[Object change descriptions]
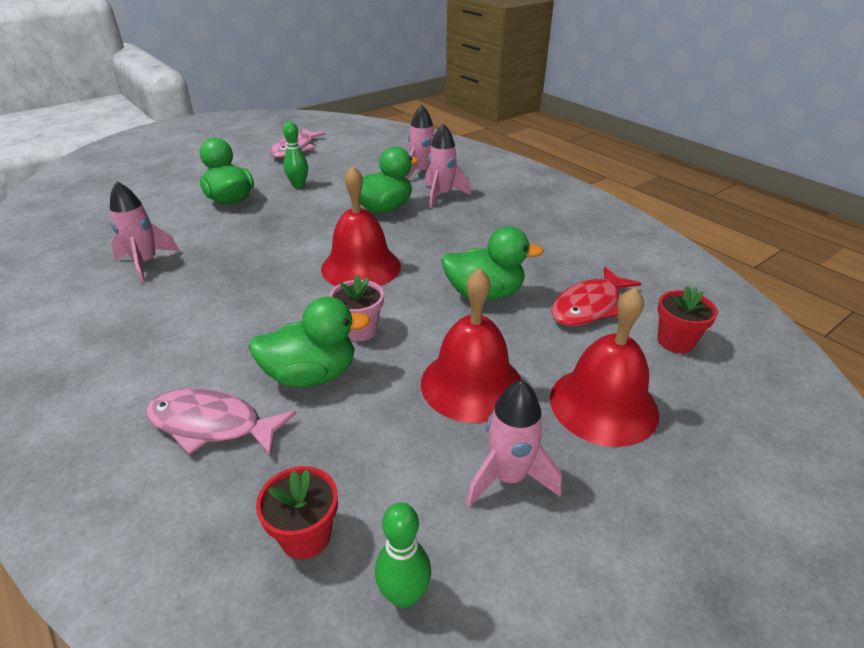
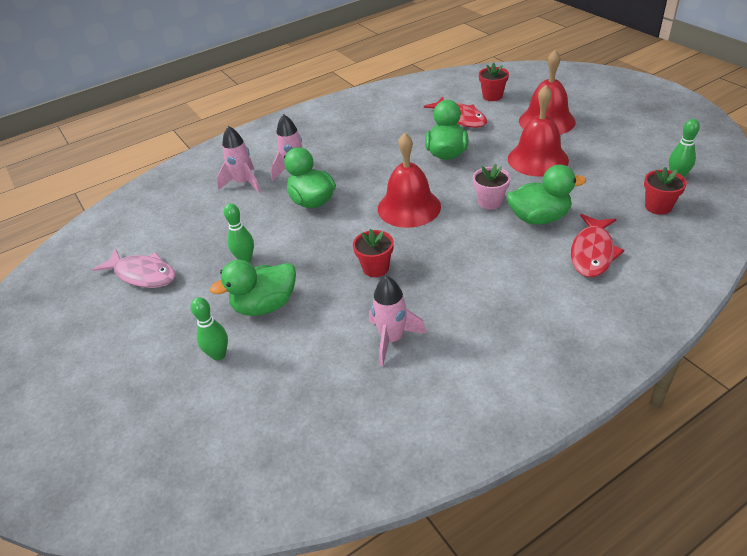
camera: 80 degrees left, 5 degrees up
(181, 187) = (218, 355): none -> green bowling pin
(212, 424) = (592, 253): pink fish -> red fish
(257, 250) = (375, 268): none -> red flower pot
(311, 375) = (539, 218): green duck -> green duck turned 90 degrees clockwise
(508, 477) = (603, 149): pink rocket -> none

--

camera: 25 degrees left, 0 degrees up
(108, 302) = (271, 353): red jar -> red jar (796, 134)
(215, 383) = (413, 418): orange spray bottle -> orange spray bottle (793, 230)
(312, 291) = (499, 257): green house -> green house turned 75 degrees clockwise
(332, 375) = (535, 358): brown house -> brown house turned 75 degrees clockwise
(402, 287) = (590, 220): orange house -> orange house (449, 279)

Problem details -
Reproduce the entries above exactly, but only the lines between the line holding "camera: 80 degrees left, 5 degrees up" and the line holding "(508, 477) = (603, 149): pink rocket -> none", inclusive.

Result of this task -
camera: 80 degrees left, 5 degrees up
(181, 187) = (218, 355): none -> green bowling pin
(212, 424) = (592, 253): pink fish -> red fish
(257, 250) = (375, 268): none -> red flower pot
(311, 375) = (539, 218): green duck -> green duck turned 90 degrees clockwise
(508, 477) = (603, 149): pink rocket -> none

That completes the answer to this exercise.